Scene comparison data
------------------------------------------------------------------------

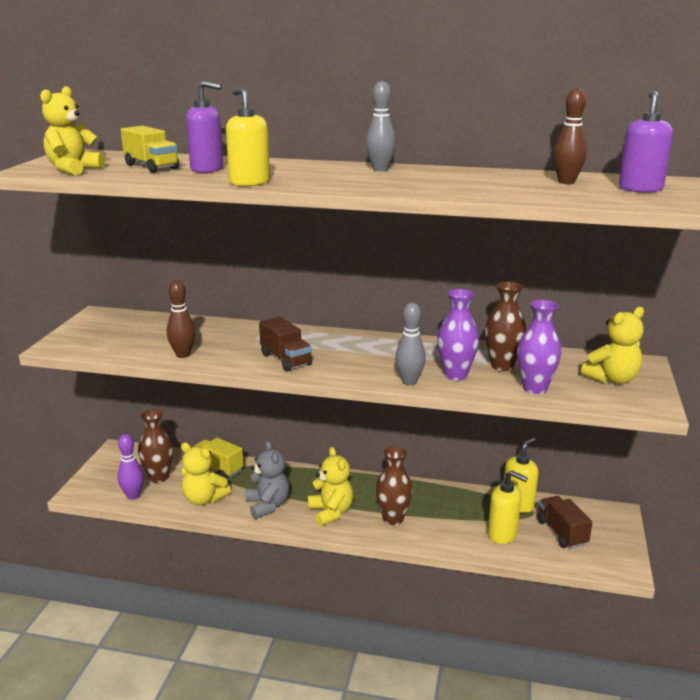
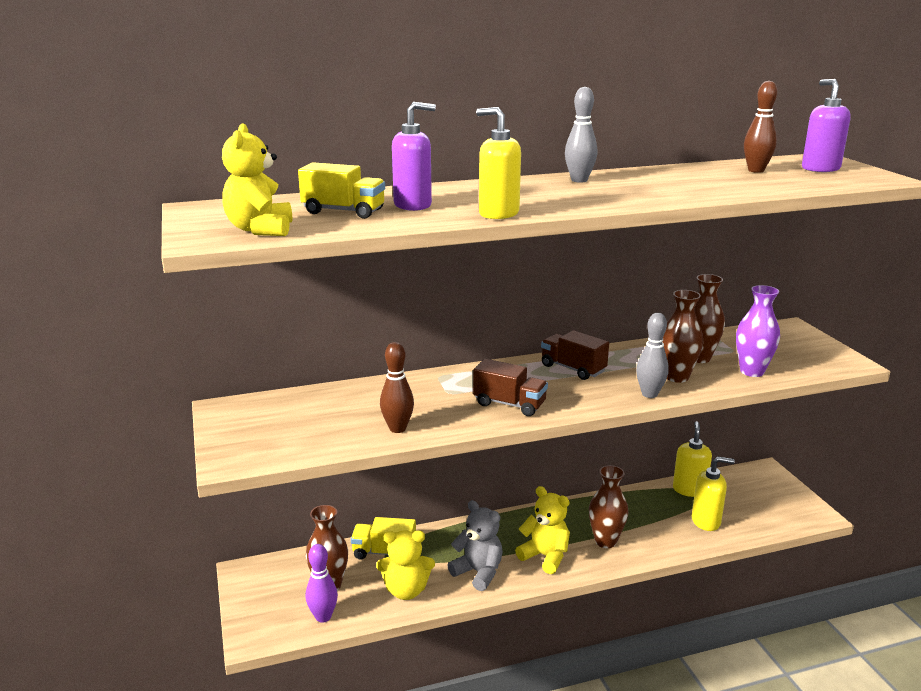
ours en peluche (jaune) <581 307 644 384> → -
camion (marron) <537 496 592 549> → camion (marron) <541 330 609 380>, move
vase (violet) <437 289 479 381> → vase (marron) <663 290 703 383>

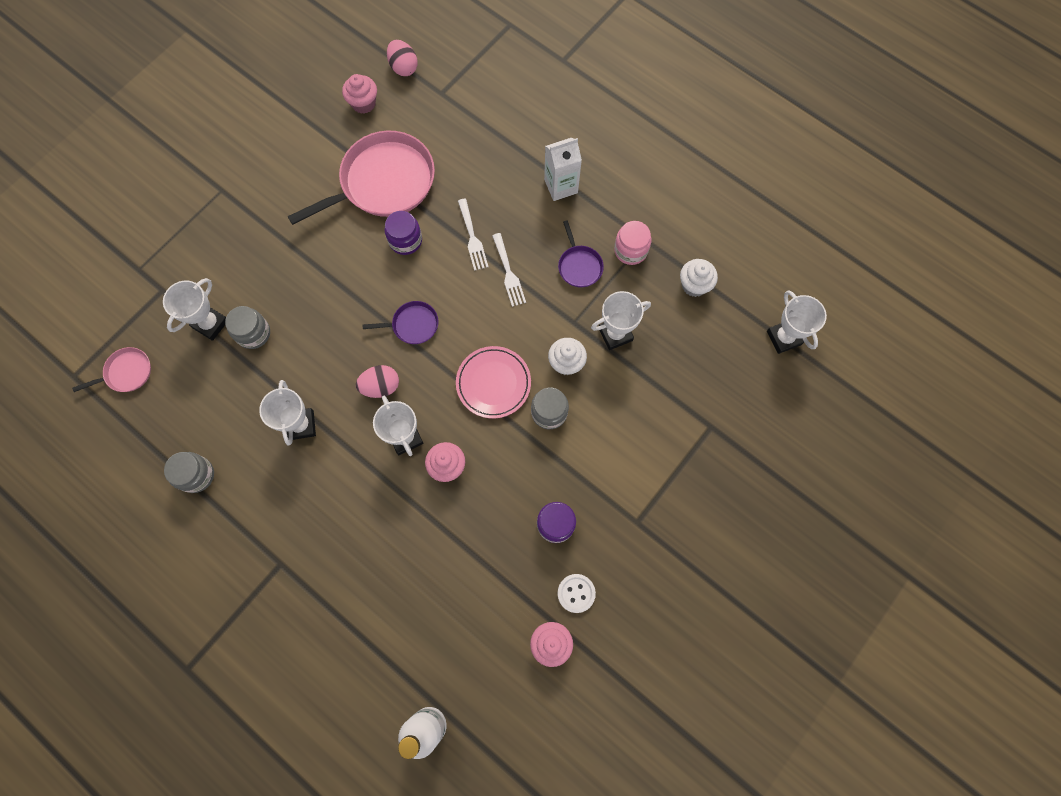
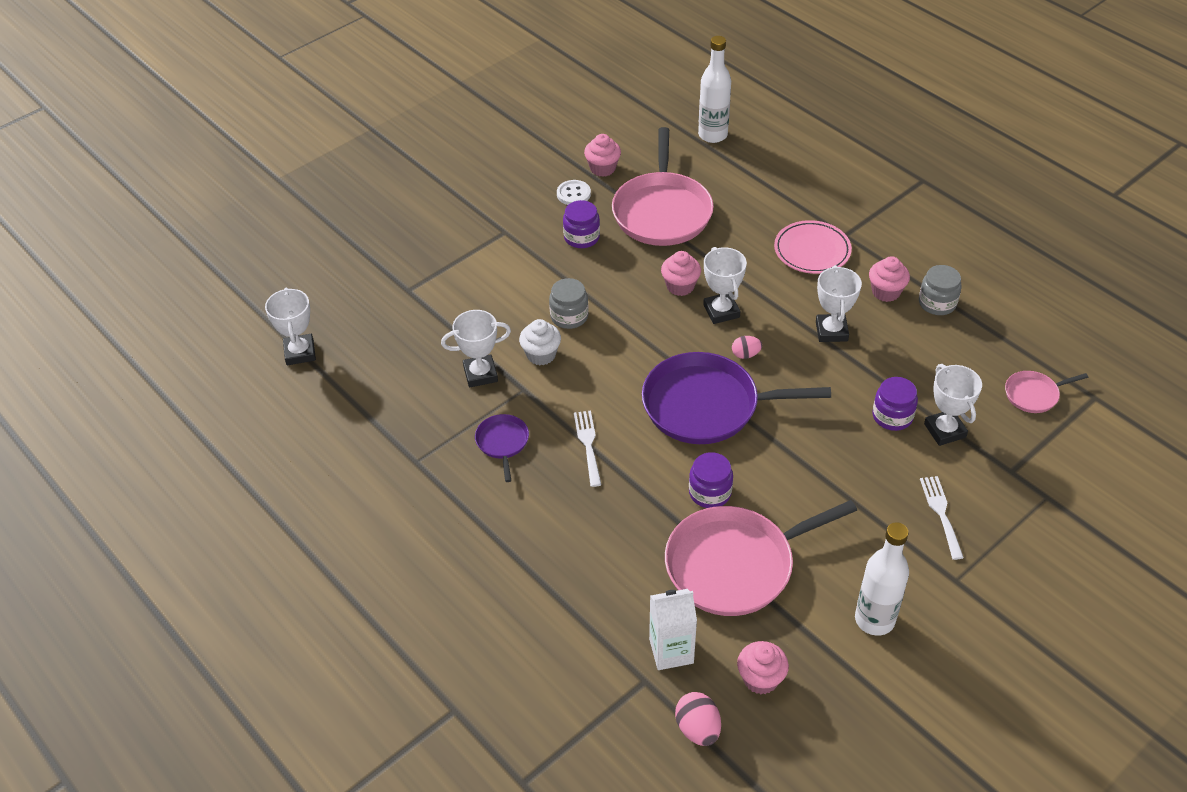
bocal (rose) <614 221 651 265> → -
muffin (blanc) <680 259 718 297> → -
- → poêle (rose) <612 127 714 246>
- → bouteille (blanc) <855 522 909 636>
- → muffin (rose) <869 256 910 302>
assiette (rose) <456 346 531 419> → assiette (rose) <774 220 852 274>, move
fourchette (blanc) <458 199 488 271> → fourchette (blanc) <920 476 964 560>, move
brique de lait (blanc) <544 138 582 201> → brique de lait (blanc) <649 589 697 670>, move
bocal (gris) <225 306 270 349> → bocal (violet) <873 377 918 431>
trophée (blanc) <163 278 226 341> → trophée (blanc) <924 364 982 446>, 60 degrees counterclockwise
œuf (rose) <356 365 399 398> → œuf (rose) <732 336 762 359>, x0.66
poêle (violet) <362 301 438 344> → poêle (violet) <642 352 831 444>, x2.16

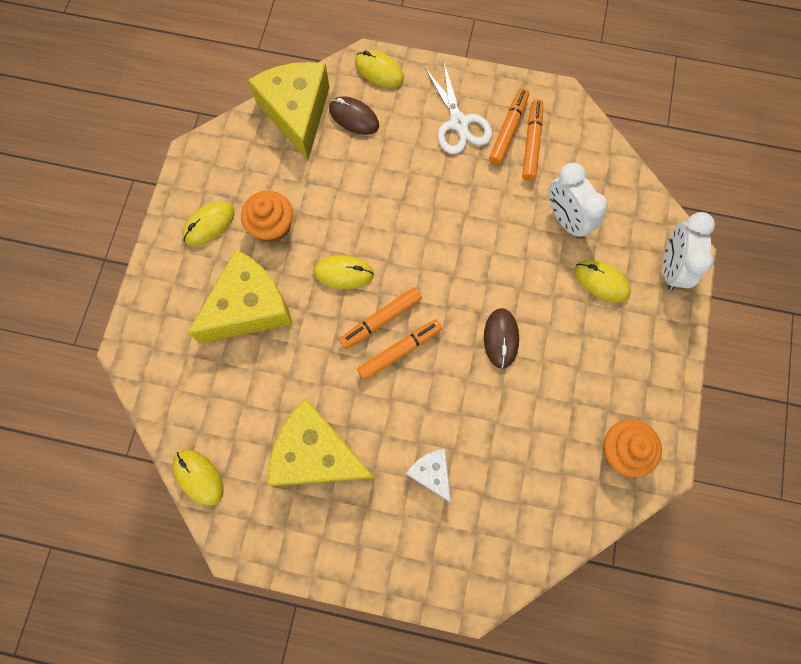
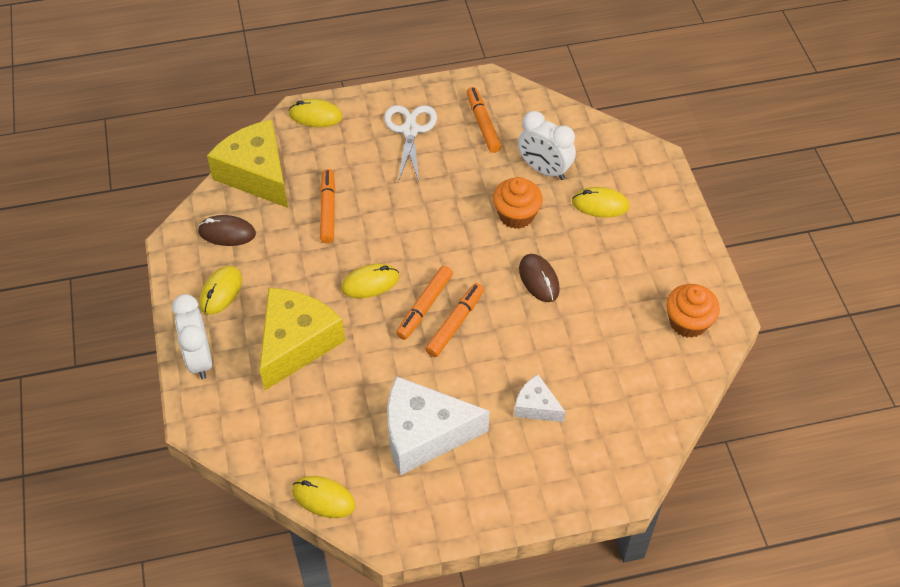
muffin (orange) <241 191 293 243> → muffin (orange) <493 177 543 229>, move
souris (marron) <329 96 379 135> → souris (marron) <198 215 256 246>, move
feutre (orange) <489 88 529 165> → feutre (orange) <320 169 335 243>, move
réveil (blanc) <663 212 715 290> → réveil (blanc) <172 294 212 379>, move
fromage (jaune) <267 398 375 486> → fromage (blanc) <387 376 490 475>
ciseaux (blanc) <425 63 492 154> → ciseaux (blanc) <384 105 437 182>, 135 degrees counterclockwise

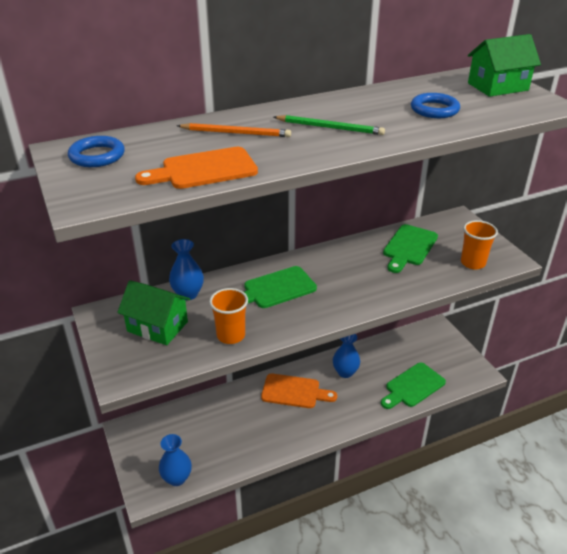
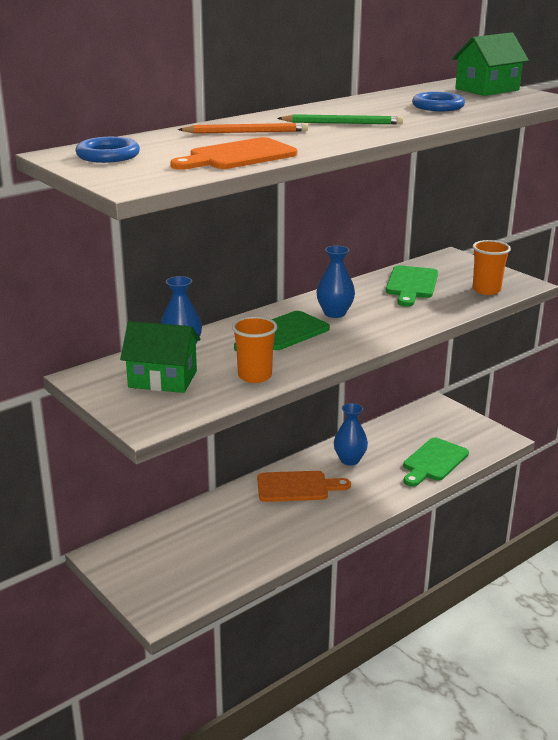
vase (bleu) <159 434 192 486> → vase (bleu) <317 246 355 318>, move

------------------------------------------------------------------------

WHAT IS EXPECTED: Retype all of the entries exactly as written, leaving out any images.

SOLUTION TO THE PROBLEM:
ours en peluche (jaune) <581 307 644 384> → -
camion (marron) <537 496 592 549> → camion (marron) <541 330 609 380>, move
vase (violet) <437 289 479 381> → vase (marron) <663 290 703 383>

bocal (rose) <614 221 651 265> → -
muffin (blanc) <680 259 718 297> → -
- → poêle (rose) <612 127 714 246>
- → bouteille (blanc) <855 522 909 636>
- → muffin (rose) <869 256 910 302>
assiette (rose) <456 346 531 419> → assiette (rose) <774 220 852 274>, move
fourchette (blanc) <458 199 488 271> → fourchette (blanc) <920 476 964 560>, move
brique de lait (blanc) <544 138 582 201> → brique de lait (blanc) <649 589 697 670>, move
bocal (gris) <225 306 270 349> → bocal (violet) <873 377 918 431>
trophée (blanc) <163 278 226 341> → trophée (blanc) <924 364 982 446>, 60 degrees counterclockwise
œuf (rose) <356 365 399 398> → œuf (rose) <732 336 762 359>, x0.66
poêle (violet) <362 301 438 344> → poêle (violet) <642 352 831 444>, x2.16

muffin (orange) <241 191 293 243> → muffin (orange) <493 177 543 229>, move
souris (marron) <329 96 379 135> → souris (marron) <198 215 256 246>, move
feutre (orange) <489 88 529 165> → feutre (orange) <320 169 335 243>, move
réveil (blanc) <663 212 715 290> → réveil (blanc) <172 294 212 379>, move
fromage (jaune) <267 398 375 486> → fromage (blanc) <387 376 490 475>
ciseaux (blanc) <425 63 492 154> → ciseaux (blanc) <384 105 437 182>, 135 degrees counterclockwise

vase (bleu) <159 434 192 486> → vase (bleu) <317 246 355 318>, move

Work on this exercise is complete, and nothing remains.